*Your task*. If a record holds a picture, leave the picture out; return everything else exactly.

*Listed entries*.
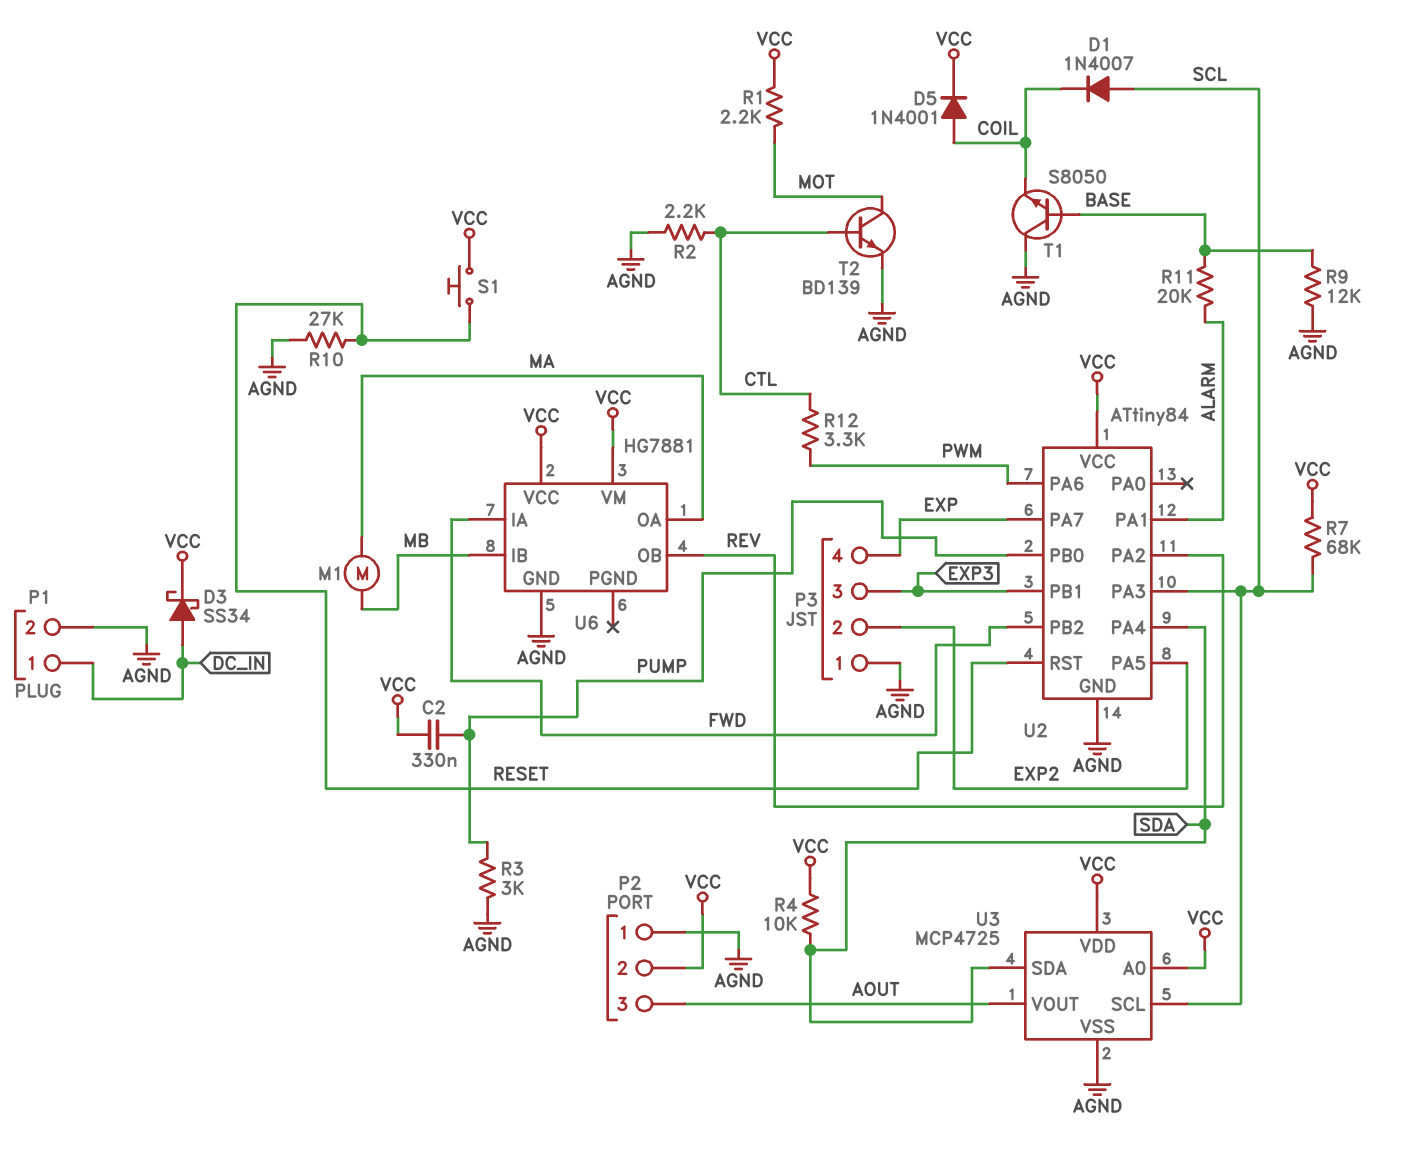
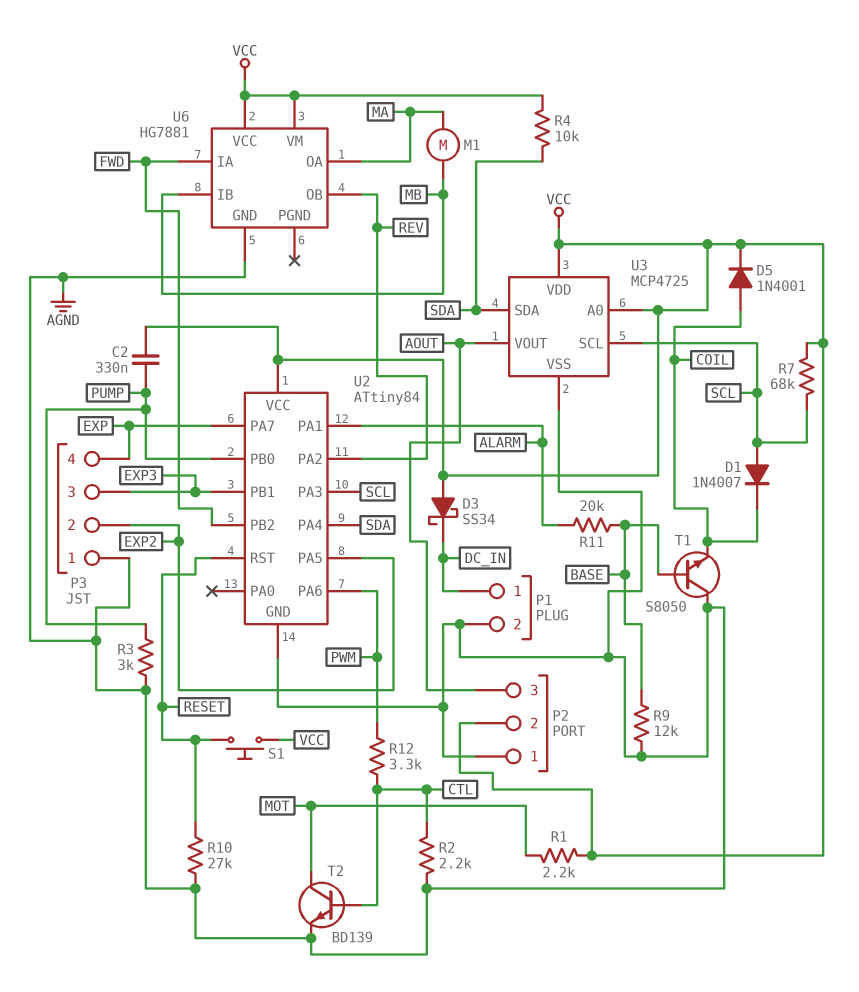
D3: schottky SS34 (A DC_IN, K VCC) -> schottky SS34 (A VCC, K DC_IN)

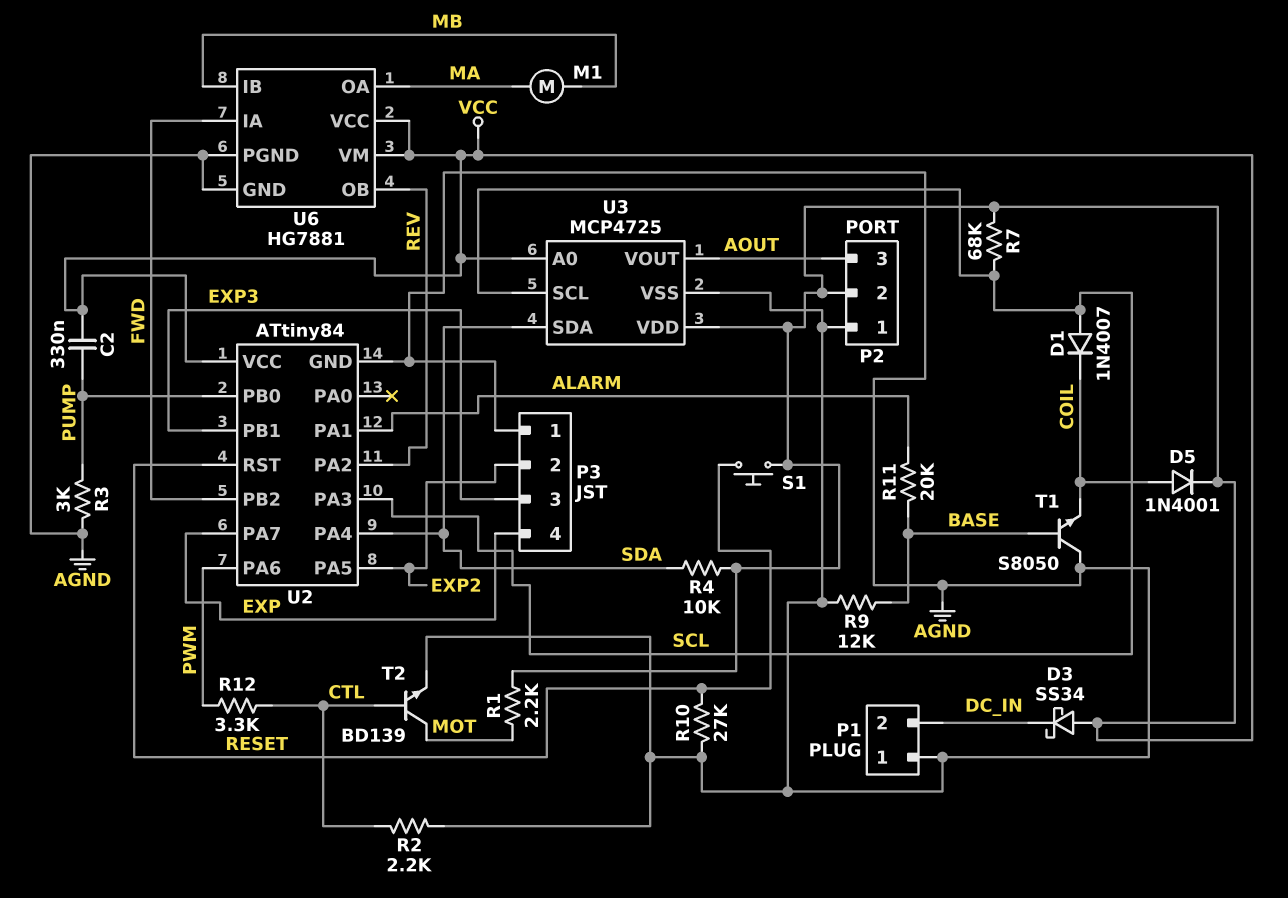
P1 pin 1: DC_IN -> AGND
P1 pin 2: AGND -> DC_IN
U6 pin PGND: none -> AGND

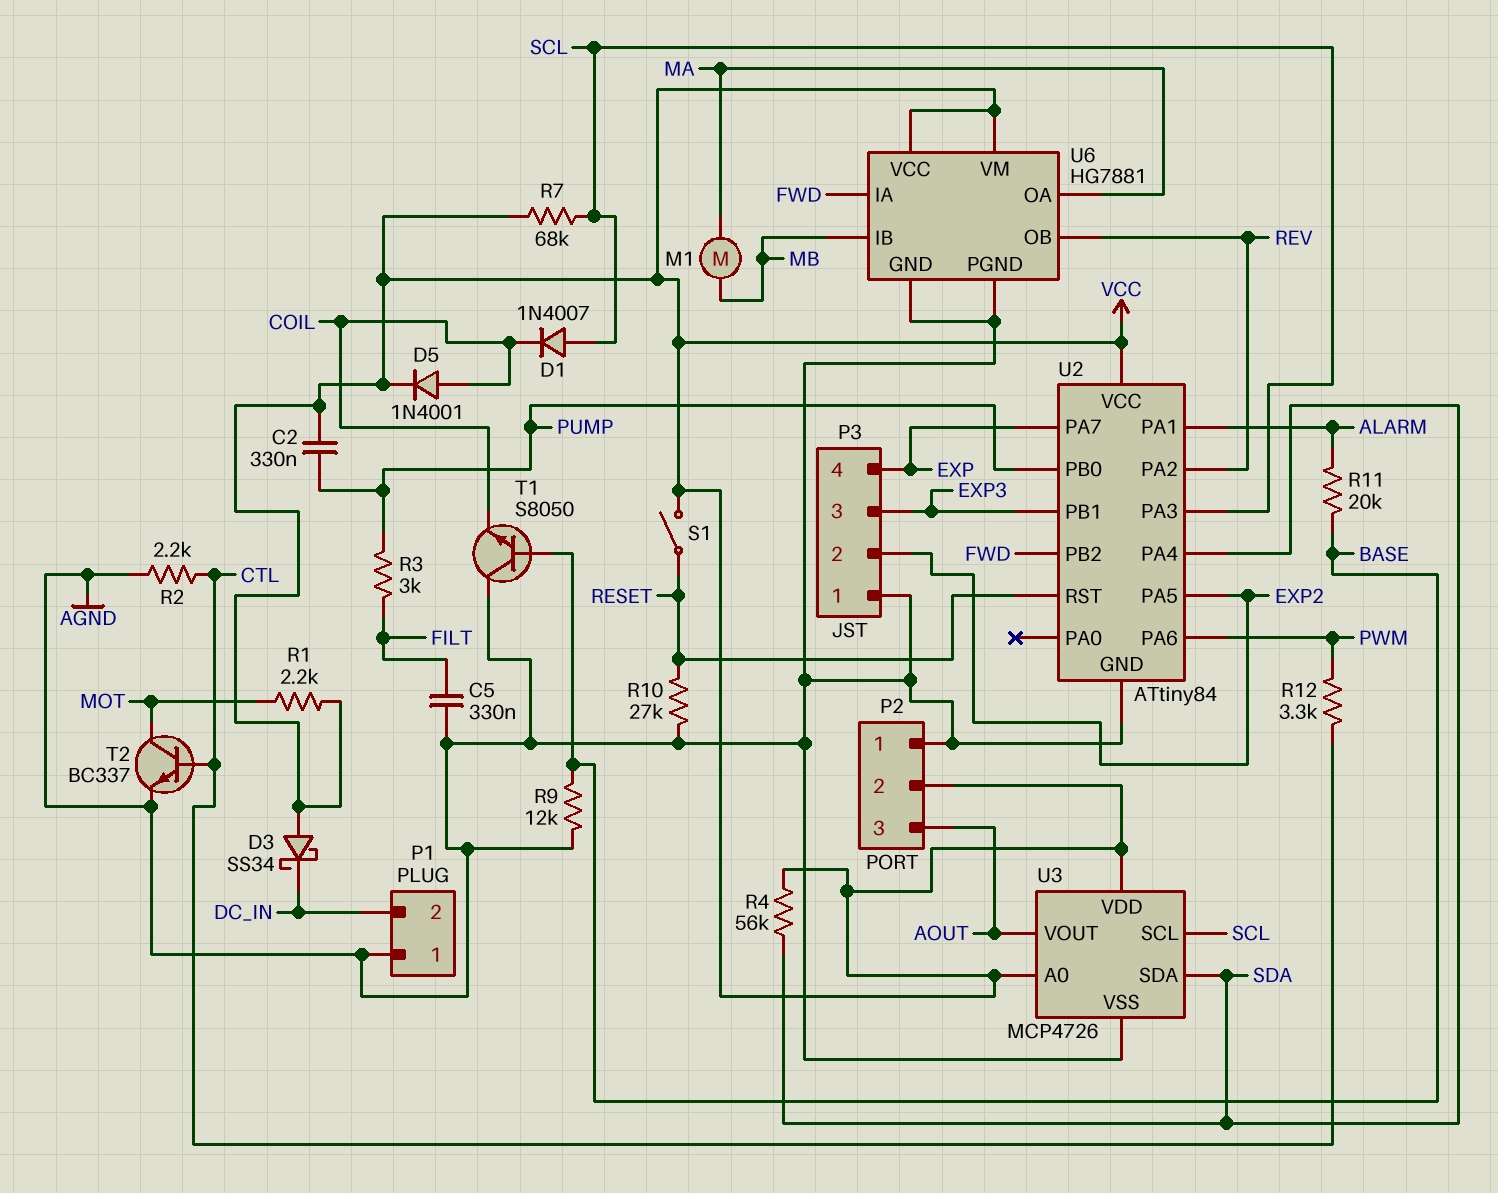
C5: none -> 330nF (AGND, FILT)
R3: 3k (AGND, PUMP) -> 3k (FILT, PUMP)
R4: 10k (SDA, VCC) -> 56k (SDA, VCC)
S1: button (RESET, VCC) -> switch (RESET, VCC)
T2: NPN BD139 (B CTL, C MOT, E AGND) -> NPN BC337 (B CTL, C MOT, E AGND)
U3: MCP4725 -> MCP4726

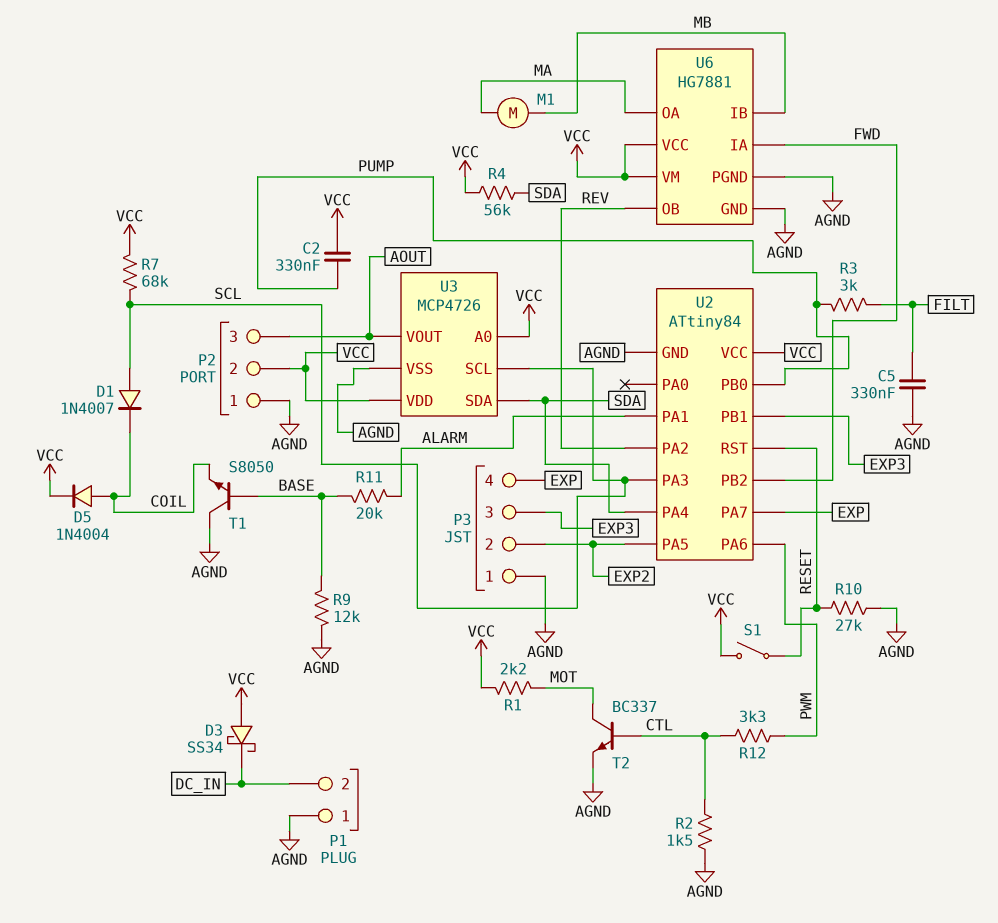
D5: diode 1N4001 (A COIL, K VCC) -> diode 1N4004 (A COIL, K VCC)
R2: 2.2k (AGND, CTL) -> 1.5k (AGND, CTL)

*Result below*.
D3: schottky SS34 (A DC_IN, K VCC) -> schottky SS34 (A VCC, K DC_IN)

P1 pin 1: DC_IN -> AGND
P1 pin 2: AGND -> DC_IN
U6 pin PGND: none -> AGND

C5: none -> 330nF (AGND, FILT)
R3: 3k (AGND, PUMP) -> 3k (FILT, PUMP)
R4: 10k (SDA, VCC) -> 56k (SDA, VCC)
S1: button (RESET, VCC) -> switch (RESET, VCC)
T2: NPN BD139 (B CTL, C MOT, E AGND) -> NPN BC337 (B CTL, C MOT, E AGND)
U3: MCP4725 -> MCP4726

D5: diode 1N4001 (A COIL, K VCC) -> diode 1N4004 (A COIL, K VCC)
R2: 2.2k (AGND, CTL) -> 1.5k (AGND, CTL)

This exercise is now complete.